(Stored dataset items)
━━━━━━━━━━━━━━━━━━━━

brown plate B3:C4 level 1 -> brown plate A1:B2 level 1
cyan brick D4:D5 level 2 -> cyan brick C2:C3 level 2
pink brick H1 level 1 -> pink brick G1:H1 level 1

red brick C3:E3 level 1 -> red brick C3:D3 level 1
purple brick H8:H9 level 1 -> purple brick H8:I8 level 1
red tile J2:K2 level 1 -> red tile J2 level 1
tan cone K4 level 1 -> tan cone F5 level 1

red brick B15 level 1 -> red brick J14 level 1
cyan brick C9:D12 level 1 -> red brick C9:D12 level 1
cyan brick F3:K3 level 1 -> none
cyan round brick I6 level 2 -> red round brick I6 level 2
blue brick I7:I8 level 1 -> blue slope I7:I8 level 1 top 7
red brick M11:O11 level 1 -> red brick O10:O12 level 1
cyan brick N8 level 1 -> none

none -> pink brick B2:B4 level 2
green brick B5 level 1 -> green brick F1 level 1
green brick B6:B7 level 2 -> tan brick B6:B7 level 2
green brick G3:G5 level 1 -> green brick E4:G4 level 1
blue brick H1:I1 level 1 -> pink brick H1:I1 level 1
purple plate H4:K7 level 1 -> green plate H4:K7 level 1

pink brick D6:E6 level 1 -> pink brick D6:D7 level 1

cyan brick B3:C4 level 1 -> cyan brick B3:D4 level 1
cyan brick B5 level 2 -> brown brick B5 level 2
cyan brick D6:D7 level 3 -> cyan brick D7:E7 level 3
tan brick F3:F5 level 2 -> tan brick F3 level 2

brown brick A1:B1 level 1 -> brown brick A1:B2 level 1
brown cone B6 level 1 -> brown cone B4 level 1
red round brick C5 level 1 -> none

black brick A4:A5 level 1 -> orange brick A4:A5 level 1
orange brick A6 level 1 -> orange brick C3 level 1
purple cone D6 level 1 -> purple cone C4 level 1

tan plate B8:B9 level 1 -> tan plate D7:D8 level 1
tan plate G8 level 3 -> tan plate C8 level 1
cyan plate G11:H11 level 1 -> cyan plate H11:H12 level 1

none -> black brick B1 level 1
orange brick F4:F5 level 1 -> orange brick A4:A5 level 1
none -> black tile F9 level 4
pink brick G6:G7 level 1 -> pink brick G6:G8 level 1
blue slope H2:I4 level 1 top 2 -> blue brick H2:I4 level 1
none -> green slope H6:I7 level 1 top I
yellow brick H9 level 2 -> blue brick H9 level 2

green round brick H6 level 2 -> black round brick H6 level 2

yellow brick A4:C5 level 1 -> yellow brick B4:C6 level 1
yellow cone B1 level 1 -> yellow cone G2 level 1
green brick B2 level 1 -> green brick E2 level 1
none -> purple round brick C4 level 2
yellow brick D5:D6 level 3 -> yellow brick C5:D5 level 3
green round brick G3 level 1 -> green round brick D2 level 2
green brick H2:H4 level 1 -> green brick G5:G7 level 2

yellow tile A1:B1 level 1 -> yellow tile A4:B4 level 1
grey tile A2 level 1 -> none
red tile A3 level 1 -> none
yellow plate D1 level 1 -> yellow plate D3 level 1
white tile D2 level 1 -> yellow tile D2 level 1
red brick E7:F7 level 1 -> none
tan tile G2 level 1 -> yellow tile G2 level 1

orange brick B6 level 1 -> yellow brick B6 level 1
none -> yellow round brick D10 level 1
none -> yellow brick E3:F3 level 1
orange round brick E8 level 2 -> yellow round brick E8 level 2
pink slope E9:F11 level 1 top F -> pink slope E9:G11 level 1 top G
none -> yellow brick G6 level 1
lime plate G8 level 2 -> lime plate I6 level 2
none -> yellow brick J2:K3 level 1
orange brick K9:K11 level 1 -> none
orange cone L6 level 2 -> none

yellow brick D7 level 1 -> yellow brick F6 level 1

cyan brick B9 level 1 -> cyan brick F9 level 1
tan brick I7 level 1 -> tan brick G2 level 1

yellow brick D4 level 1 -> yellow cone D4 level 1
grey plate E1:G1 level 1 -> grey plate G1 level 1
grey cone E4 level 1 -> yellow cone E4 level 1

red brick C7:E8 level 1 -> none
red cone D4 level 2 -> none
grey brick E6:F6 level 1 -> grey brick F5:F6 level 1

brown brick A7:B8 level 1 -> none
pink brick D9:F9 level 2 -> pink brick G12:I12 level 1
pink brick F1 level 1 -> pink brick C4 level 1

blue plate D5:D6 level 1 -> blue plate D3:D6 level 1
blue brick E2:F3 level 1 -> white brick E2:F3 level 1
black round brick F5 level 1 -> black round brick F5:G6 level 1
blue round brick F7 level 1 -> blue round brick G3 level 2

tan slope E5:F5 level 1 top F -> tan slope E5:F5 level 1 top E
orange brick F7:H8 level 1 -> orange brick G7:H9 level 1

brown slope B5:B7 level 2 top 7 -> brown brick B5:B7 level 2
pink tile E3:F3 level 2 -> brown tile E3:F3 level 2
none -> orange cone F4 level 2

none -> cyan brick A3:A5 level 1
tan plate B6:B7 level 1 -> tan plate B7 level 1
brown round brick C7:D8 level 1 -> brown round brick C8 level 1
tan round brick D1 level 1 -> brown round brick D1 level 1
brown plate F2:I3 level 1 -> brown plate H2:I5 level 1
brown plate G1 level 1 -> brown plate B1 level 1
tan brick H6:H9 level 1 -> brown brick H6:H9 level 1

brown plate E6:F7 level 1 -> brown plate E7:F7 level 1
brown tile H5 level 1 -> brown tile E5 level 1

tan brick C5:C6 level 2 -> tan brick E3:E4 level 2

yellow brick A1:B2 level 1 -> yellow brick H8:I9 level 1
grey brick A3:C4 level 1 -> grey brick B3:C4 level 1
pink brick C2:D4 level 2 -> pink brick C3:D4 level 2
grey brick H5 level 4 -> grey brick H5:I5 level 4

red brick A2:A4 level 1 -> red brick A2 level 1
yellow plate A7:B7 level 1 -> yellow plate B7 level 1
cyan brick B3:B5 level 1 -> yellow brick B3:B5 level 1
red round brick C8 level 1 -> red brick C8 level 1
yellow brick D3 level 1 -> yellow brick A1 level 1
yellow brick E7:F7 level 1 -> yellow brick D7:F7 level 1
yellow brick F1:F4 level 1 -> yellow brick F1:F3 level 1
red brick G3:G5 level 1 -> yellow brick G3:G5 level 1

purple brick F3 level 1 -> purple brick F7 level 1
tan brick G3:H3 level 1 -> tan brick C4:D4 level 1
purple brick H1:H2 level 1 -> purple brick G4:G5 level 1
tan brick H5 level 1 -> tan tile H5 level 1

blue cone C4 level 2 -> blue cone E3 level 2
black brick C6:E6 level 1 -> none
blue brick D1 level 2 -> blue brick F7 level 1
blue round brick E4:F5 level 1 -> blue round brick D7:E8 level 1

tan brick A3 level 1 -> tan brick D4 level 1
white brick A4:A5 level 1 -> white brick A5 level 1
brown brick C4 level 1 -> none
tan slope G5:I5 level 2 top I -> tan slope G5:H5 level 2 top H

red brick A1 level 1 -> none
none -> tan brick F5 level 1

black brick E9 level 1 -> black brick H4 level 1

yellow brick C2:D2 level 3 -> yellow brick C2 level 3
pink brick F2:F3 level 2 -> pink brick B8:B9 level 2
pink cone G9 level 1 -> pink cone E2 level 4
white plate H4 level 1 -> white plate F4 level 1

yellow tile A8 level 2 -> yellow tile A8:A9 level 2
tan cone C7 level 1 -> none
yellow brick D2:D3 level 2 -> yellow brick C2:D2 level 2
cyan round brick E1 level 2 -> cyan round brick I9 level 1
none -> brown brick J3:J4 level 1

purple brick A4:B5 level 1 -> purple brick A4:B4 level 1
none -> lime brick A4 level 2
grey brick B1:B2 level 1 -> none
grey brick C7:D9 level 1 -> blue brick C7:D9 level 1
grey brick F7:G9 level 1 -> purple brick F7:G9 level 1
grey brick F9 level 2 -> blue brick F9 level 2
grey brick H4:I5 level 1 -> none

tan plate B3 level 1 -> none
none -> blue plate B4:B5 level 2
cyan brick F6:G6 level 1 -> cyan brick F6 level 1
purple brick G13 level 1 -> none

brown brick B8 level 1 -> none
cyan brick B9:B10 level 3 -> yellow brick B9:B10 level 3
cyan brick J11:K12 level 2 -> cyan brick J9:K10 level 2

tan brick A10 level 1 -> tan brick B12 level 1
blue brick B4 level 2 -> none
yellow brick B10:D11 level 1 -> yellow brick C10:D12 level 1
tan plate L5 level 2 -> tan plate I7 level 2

━━━━━━━━━━━━━━━━━━━━

* Your goal
Reproduce, character for character, only the lines of the preceding data that start at the line with "tan tile G2 level 1 -> yellow tile G2 level 1" and end at the line with "blue round brick F7", both included.

* Response box
tan tile G2 level 1 -> yellow tile G2 level 1

orange brick B6 level 1 -> yellow brick B6 level 1
none -> yellow round brick D10 level 1
none -> yellow brick E3:F3 level 1
orange round brick E8 level 2 -> yellow round brick E8 level 2
pink slope E9:F11 level 1 top F -> pink slope E9:G11 level 1 top G
none -> yellow brick G6 level 1
lime plate G8 level 2 -> lime plate I6 level 2
none -> yellow brick J2:K3 level 1
orange brick K9:K11 level 1 -> none
orange cone L6 level 2 -> none

yellow brick D7 level 1 -> yellow brick F6 level 1

cyan brick B9 level 1 -> cyan brick F9 level 1
tan brick I7 level 1 -> tan brick G2 level 1

yellow brick D4 level 1 -> yellow cone D4 level 1
grey plate E1:G1 level 1 -> grey plate G1 level 1
grey cone E4 level 1 -> yellow cone E4 level 1

red brick C7:E8 level 1 -> none
red cone D4 level 2 -> none
grey brick E6:F6 level 1 -> grey brick F5:F6 level 1

brown brick A7:B8 level 1 -> none
pink brick D9:F9 level 2 -> pink brick G12:I12 level 1
pink brick F1 level 1 -> pink brick C4 level 1

blue plate D5:D6 level 1 -> blue plate D3:D6 level 1
blue brick E2:F3 level 1 -> white brick E2:F3 level 1
black round brick F5 level 1 -> black round brick F5:G6 level 1
blue round brick F7 level 1 -> blue round brick G3 level 2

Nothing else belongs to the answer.